■ What the task asks ■
Copy out each line below that has the word "black" in it.

■ Extracted data ■

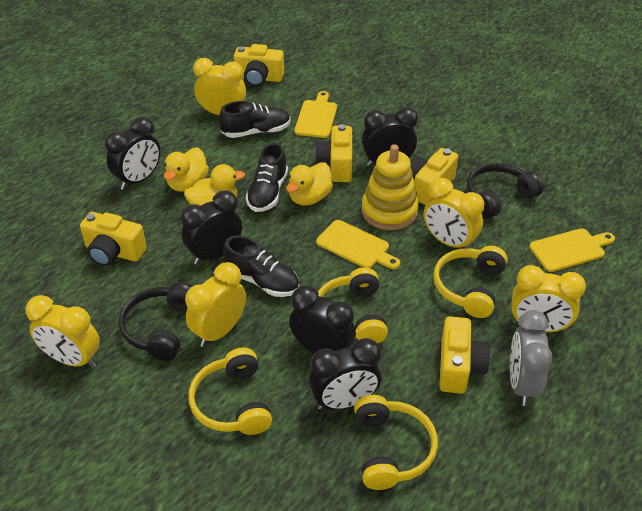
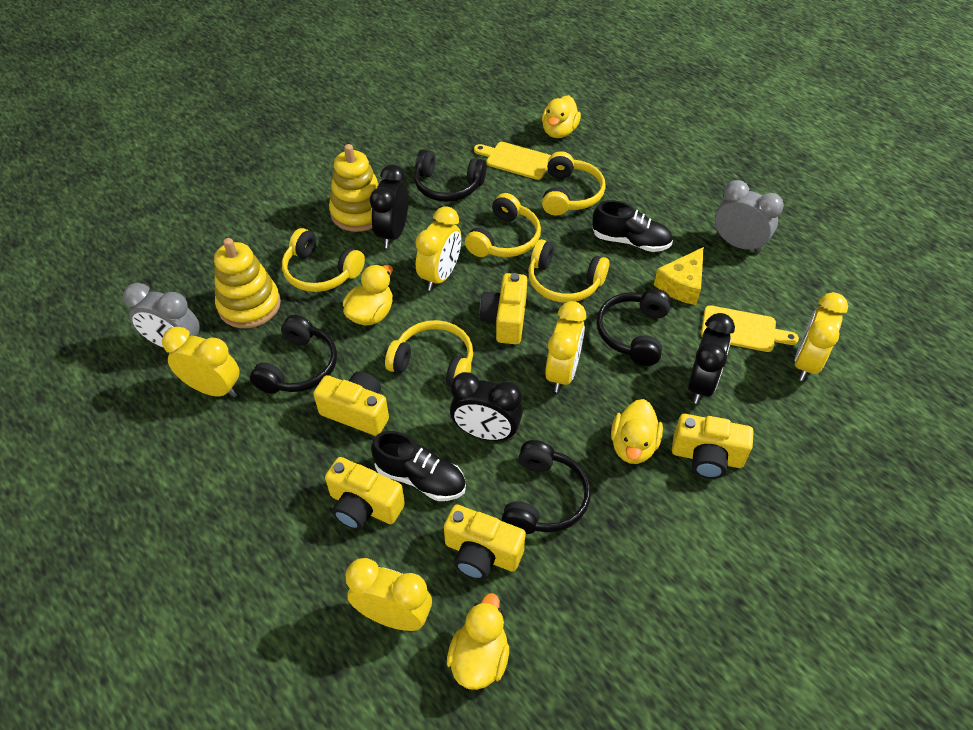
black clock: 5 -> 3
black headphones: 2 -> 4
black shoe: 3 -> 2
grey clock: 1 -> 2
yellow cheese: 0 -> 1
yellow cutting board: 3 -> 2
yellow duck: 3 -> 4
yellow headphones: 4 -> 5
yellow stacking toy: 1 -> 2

...

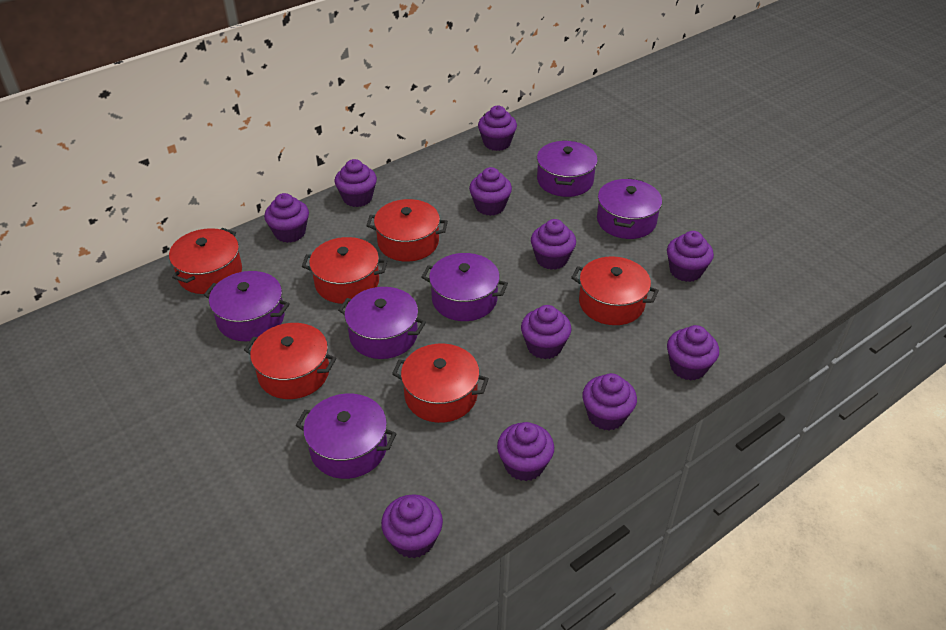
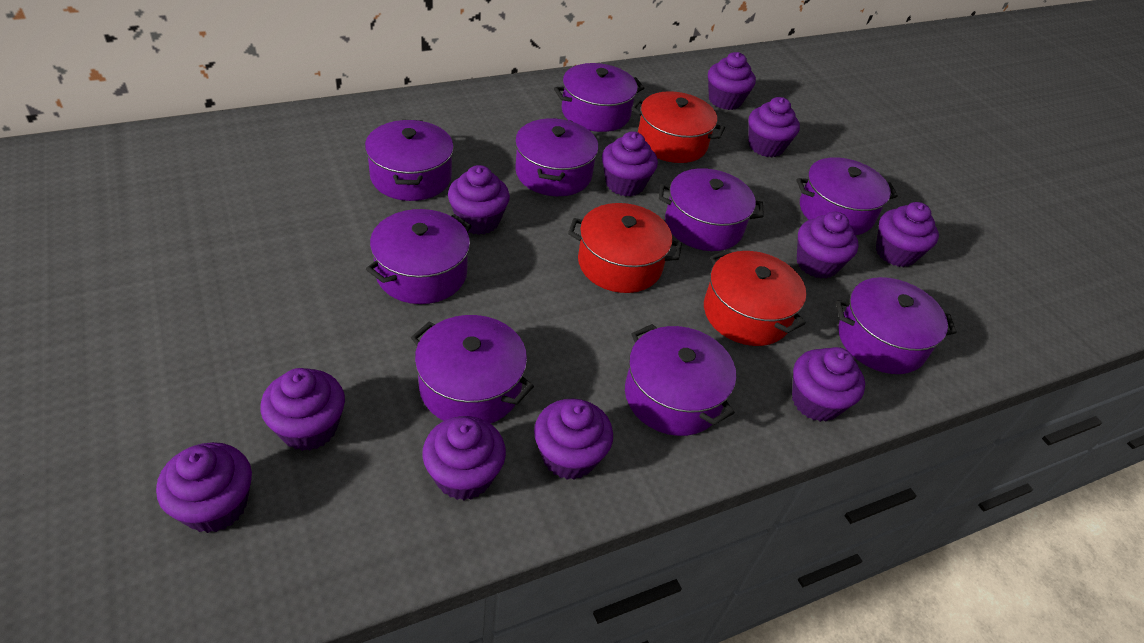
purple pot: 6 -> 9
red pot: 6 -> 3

* * *

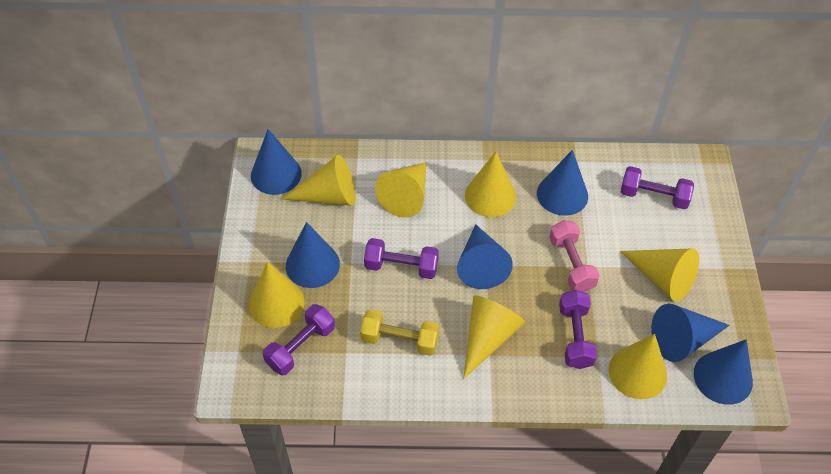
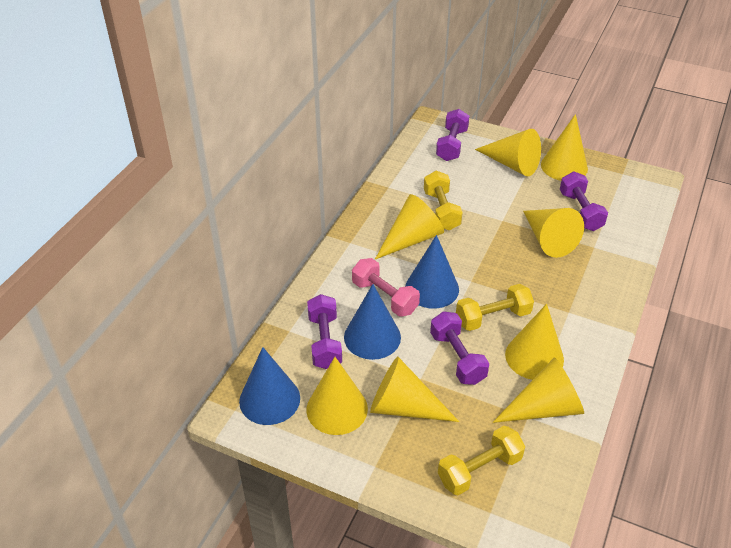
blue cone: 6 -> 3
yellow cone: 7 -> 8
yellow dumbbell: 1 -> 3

■ Written solution ■
black clock: 5 -> 3
black headphones: 2 -> 4
black shoe: 3 -> 2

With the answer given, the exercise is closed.